[Before and after images]
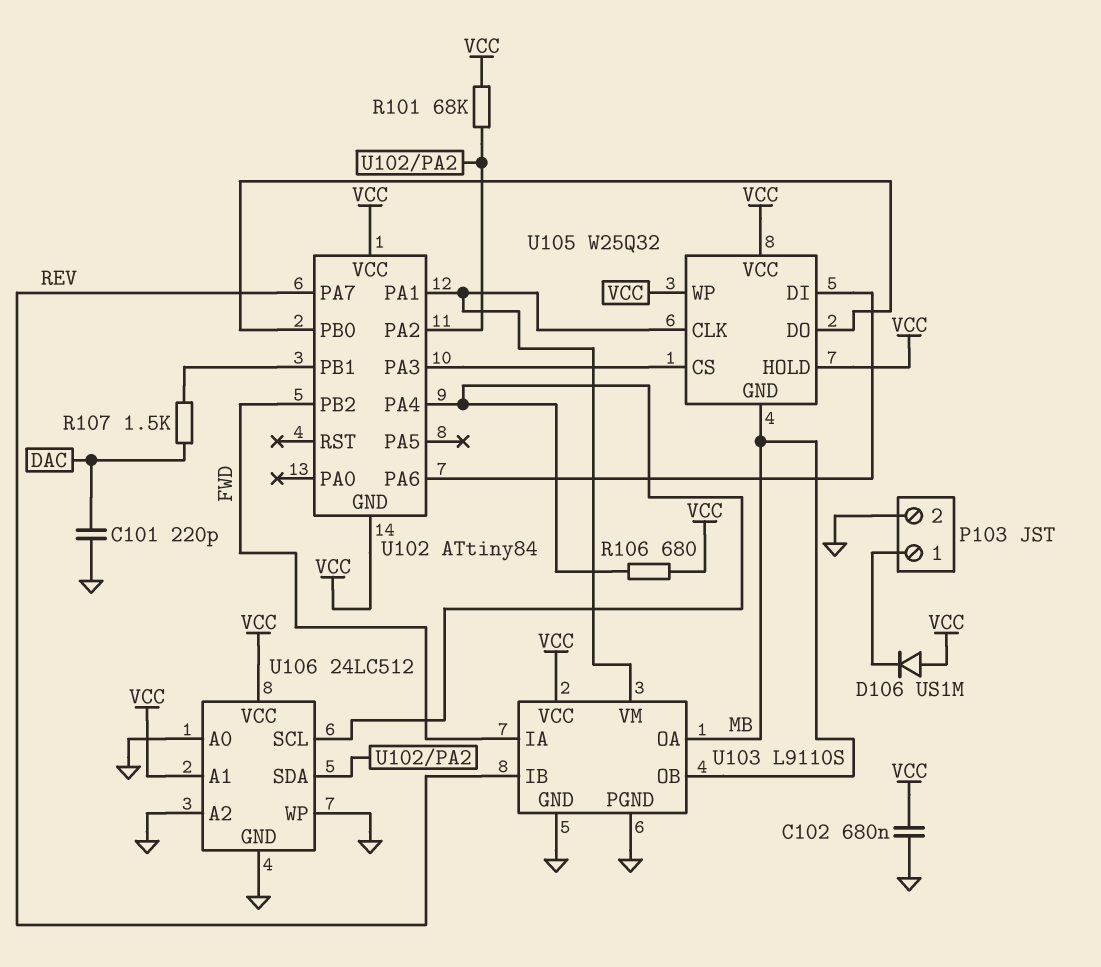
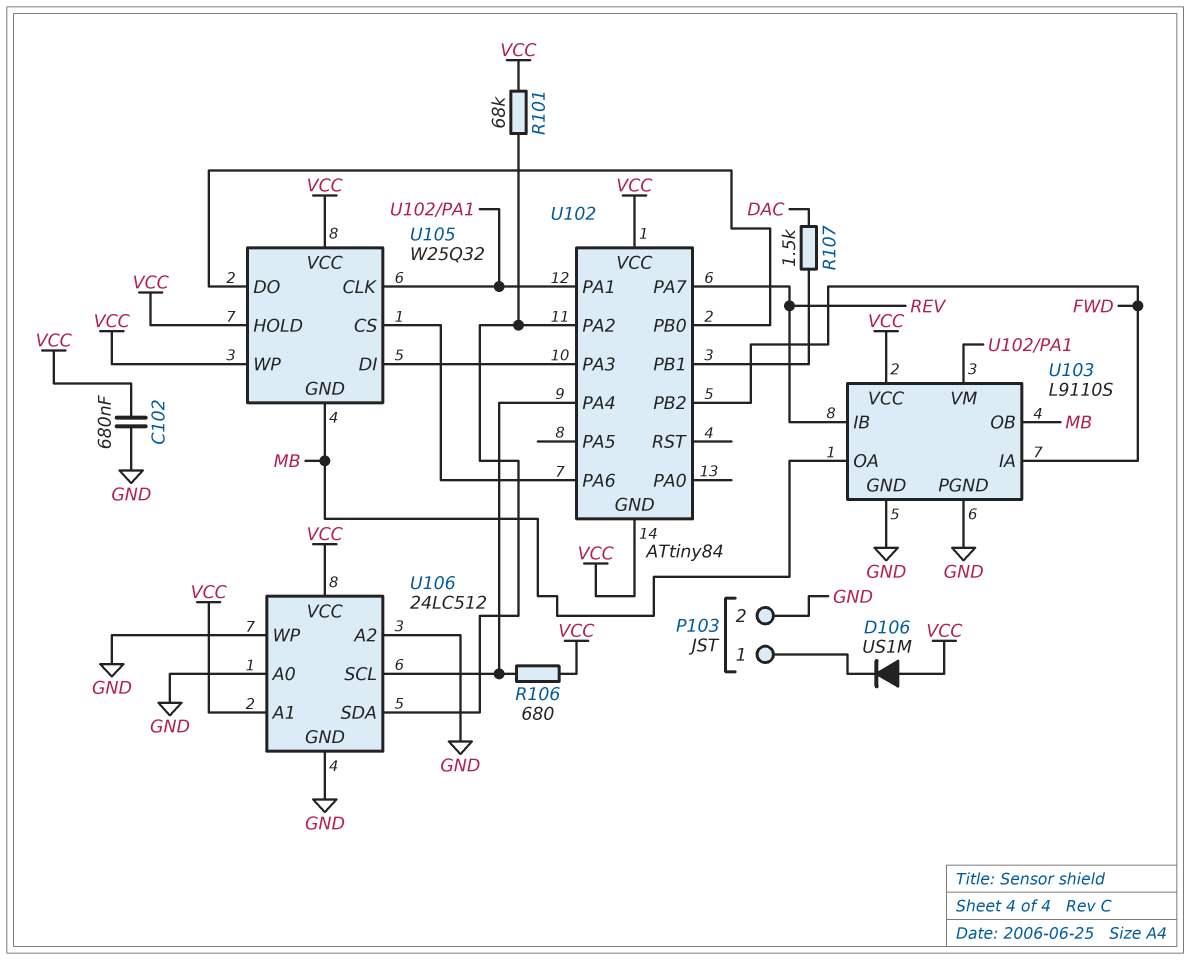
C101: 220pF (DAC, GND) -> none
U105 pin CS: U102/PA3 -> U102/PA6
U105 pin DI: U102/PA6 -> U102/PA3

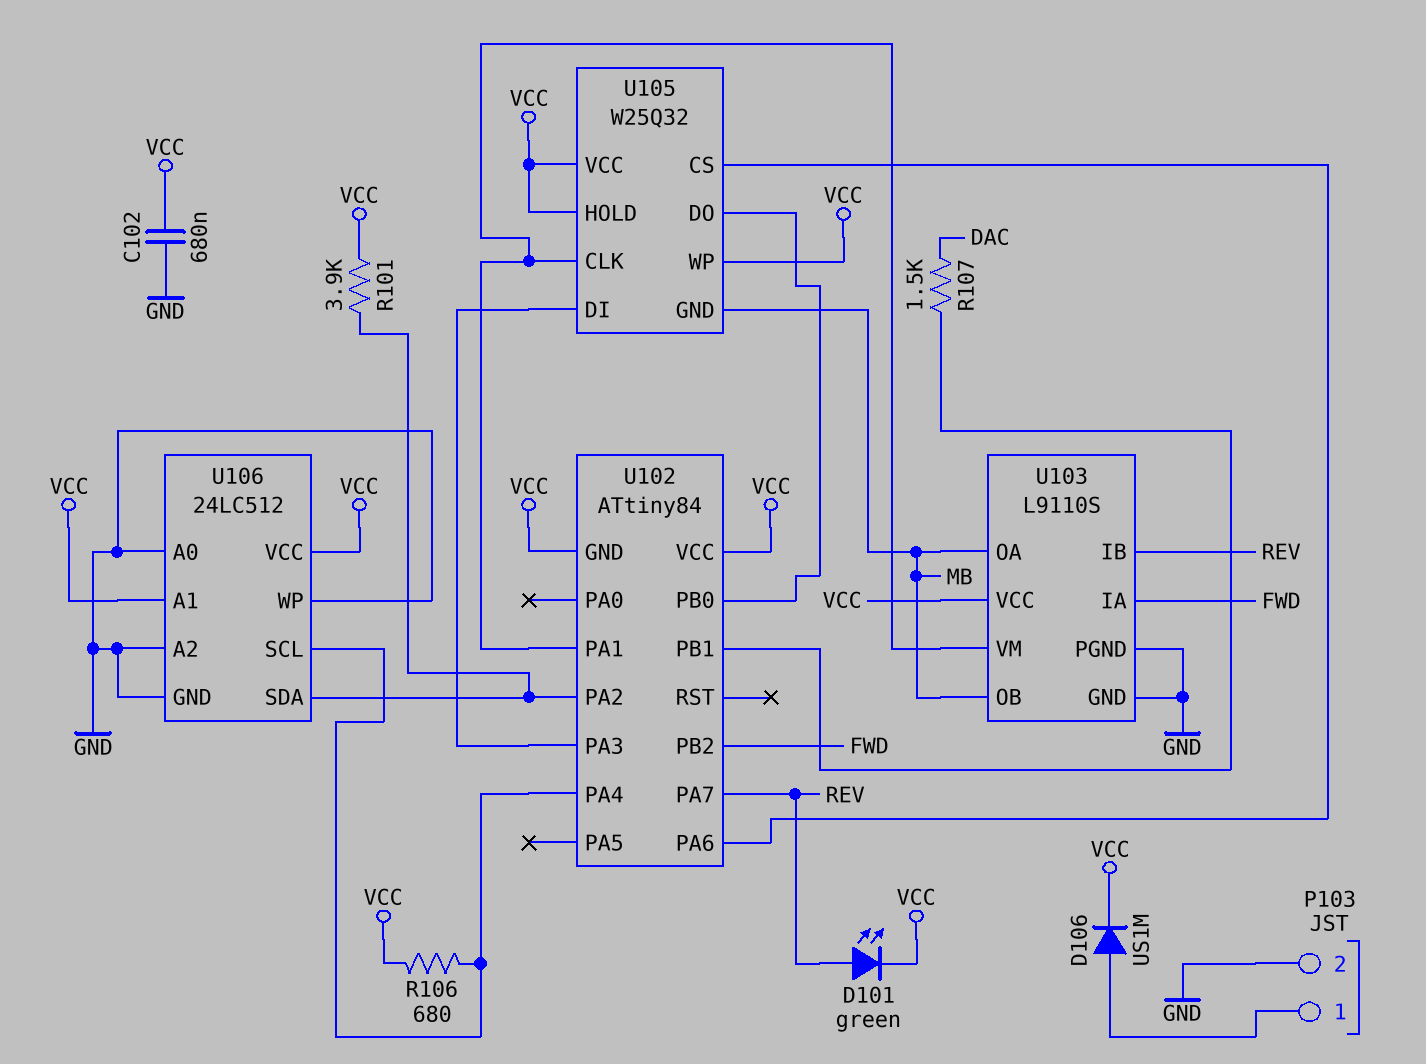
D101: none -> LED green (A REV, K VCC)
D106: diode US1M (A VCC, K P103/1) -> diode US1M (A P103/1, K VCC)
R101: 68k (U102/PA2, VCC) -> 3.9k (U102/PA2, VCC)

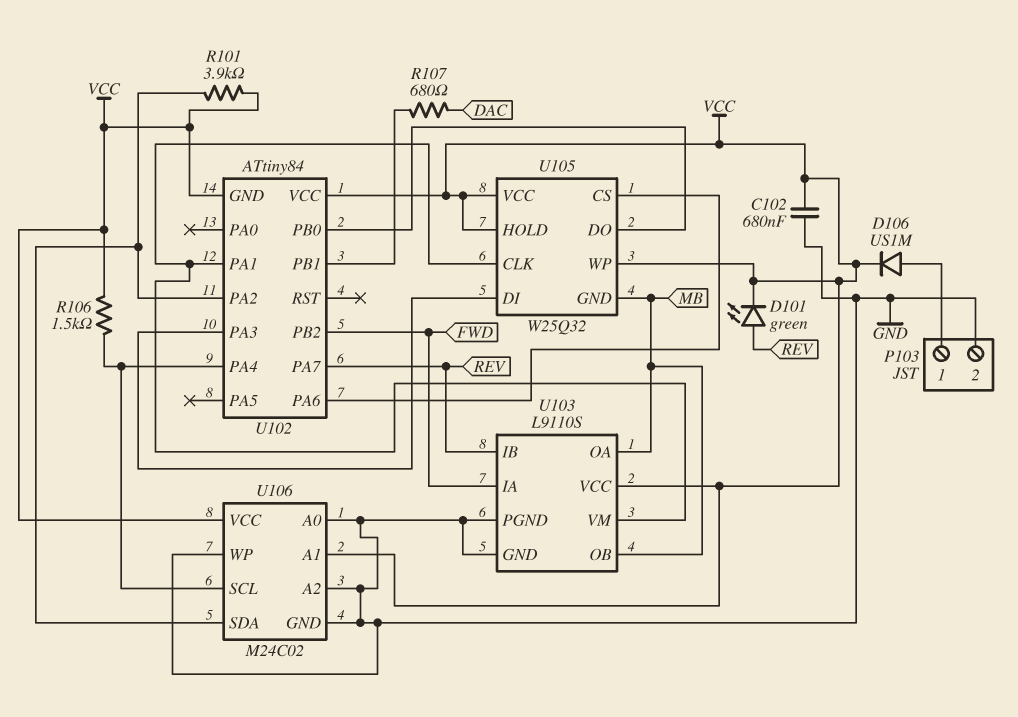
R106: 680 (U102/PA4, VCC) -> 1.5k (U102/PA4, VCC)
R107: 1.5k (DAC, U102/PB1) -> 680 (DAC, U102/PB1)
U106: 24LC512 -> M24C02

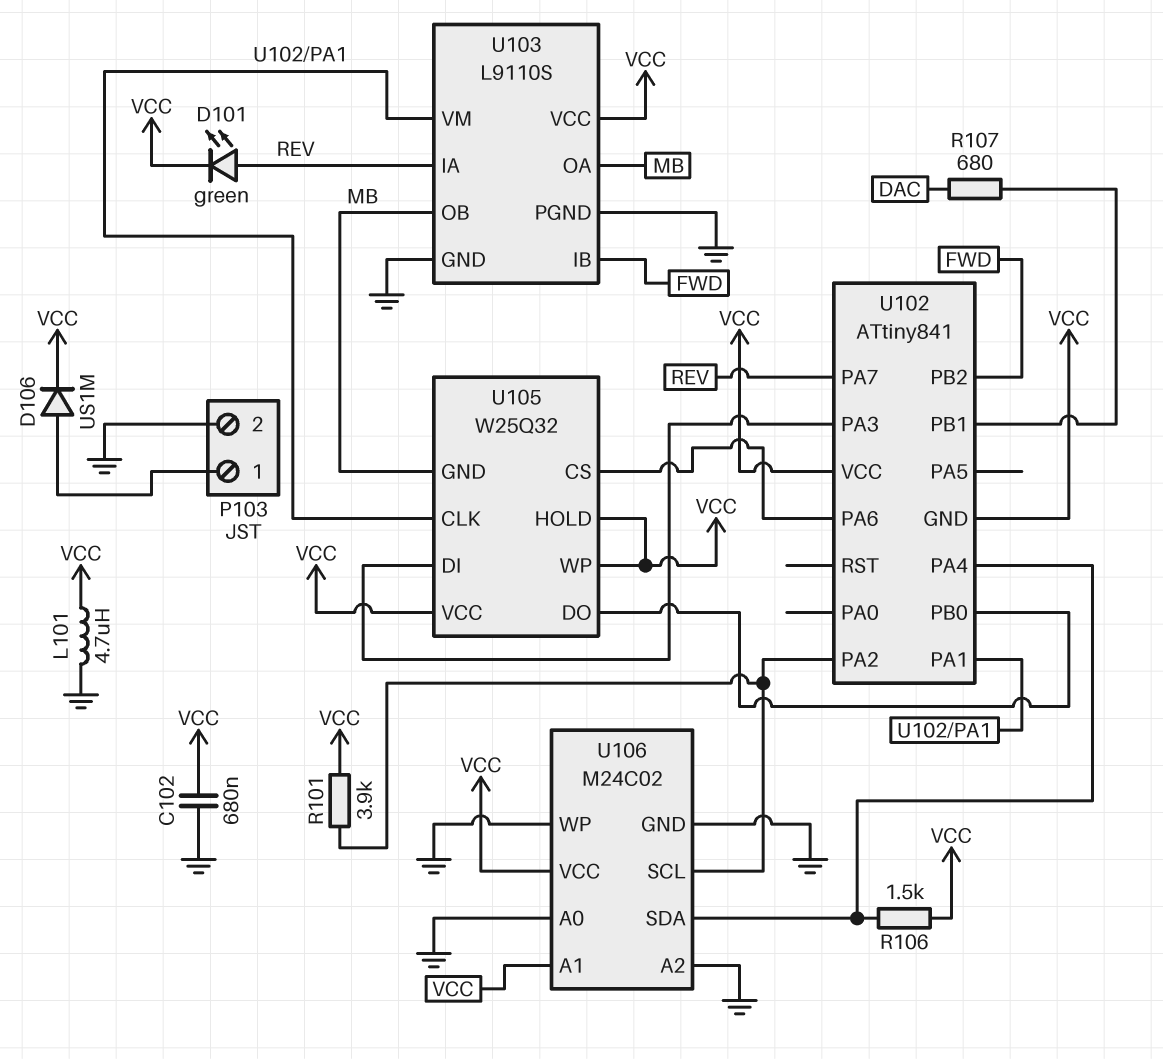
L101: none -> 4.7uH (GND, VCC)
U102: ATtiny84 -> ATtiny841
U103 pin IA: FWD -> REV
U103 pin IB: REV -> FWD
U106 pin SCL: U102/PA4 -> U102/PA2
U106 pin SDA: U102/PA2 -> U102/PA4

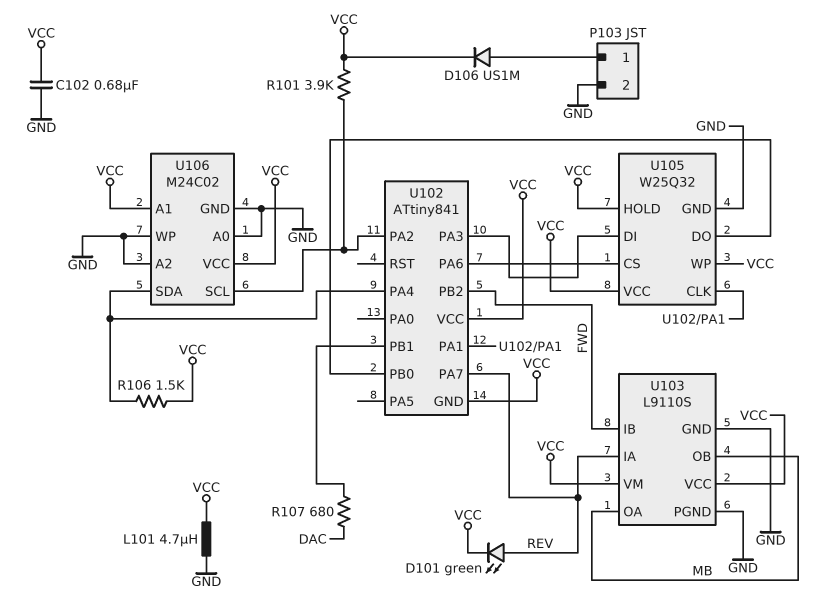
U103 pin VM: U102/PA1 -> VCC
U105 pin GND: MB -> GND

§ **Problem description**:
Leave out the pictures and print each record exactly as it stands.

§ **Response area**:
C101: 220pF (DAC, GND) -> none
U105 pin CS: U102/PA3 -> U102/PA6
U105 pin DI: U102/PA6 -> U102/PA3

D101: none -> LED green (A REV, K VCC)
D106: diode US1M (A VCC, K P103/1) -> diode US1M (A P103/1, K VCC)
R101: 68k (U102/PA2, VCC) -> 3.9k (U102/PA2, VCC)

R106: 680 (U102/PA4, VCC) -> 1.5k (U102/PA4, VCC)
R107: 1.5k (DAC, U102/PB1) -> 680 (DAC, U102/PB1)
U106: 24LC512 -> M24C02

L101: none -> 4.7uH (GND, VCC)
U102: ATtiny84 -> ATtiny841
U103 pin IA: FWD -> REV
U103 pin IB: REV -> FWD
U106 pin SCL: U102/PA4 -> U102/PA2
U106 pin SDA: U102/PA2 -> U102/PA4

U103 pin VM: U102/PA1 -> VCC
U105 pin GND: MB -> GND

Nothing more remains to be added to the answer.